* [INFORMATION SHOWN]
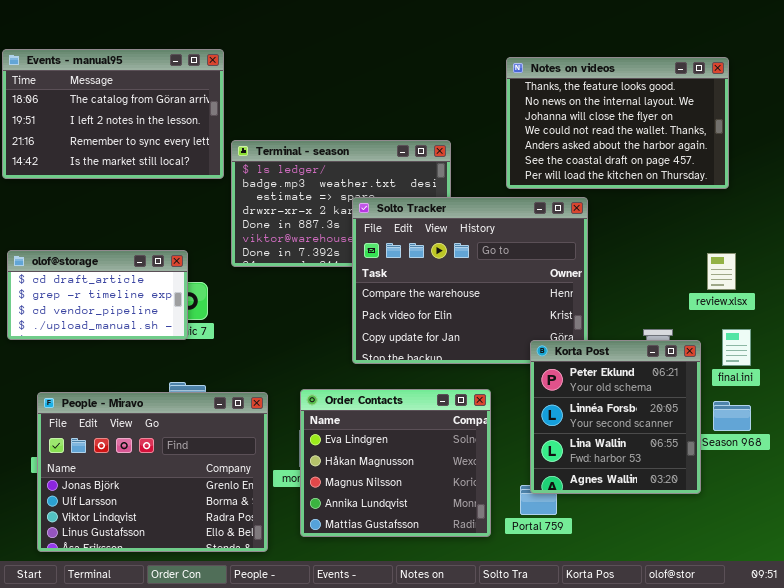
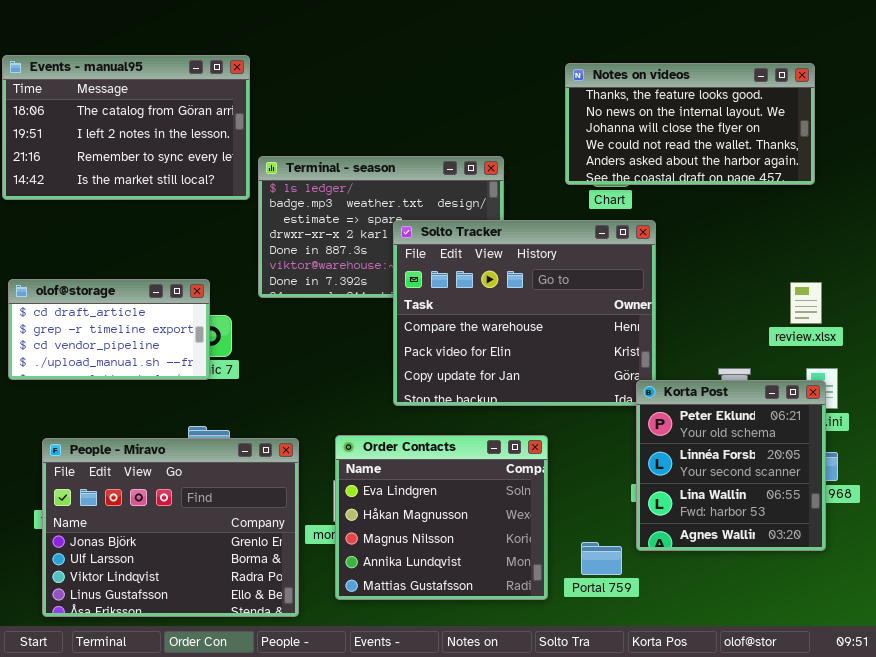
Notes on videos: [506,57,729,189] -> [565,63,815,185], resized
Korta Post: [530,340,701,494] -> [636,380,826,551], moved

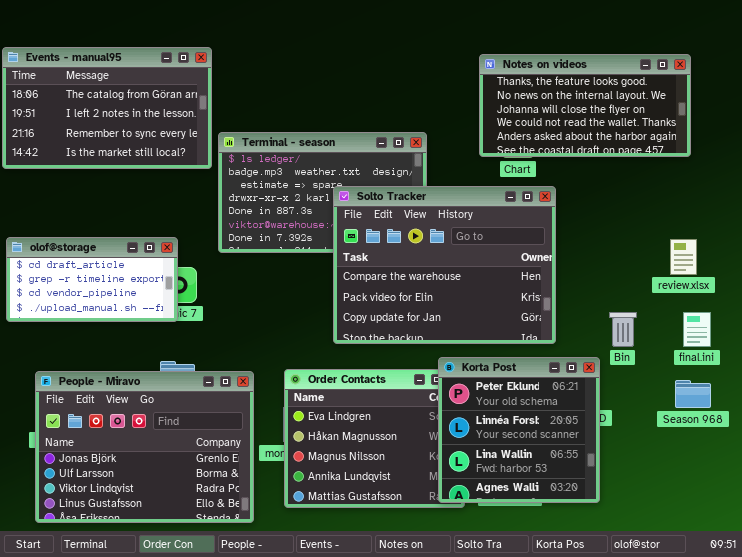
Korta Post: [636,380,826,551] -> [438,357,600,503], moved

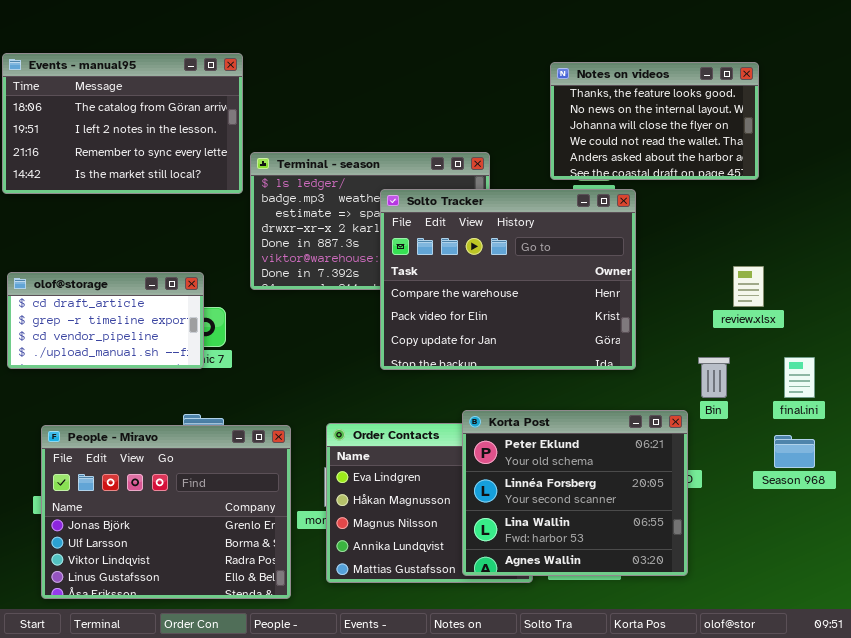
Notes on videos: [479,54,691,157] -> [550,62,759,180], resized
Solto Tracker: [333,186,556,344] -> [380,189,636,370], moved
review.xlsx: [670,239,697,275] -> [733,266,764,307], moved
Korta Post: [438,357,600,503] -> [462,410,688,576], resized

* [EXERCISE INSTRUCTIONS]
All of the records need to be reproduced exactly, with each picture omitted.

* [COMPLETED TASK]
Notes on videos: [506,57,729,189] -> [565,63,815,185], resized
Korta Post: [530,340,701,494] -> [636,380,826,551], moved

Korta Post: [636,380,826,551] -> [438,357,600,503], moved

Notes on videos: [479,54,691,157] -> [550,62,759,180], resized
Solto Tracker: [333,186,556,344] -> [380,189,636,370], moved
review.xlsx: [670,239,697,275] -> [733,266,764,307], moved
Korta Post: [438,357,600,503] -> [462,410,688,576], resized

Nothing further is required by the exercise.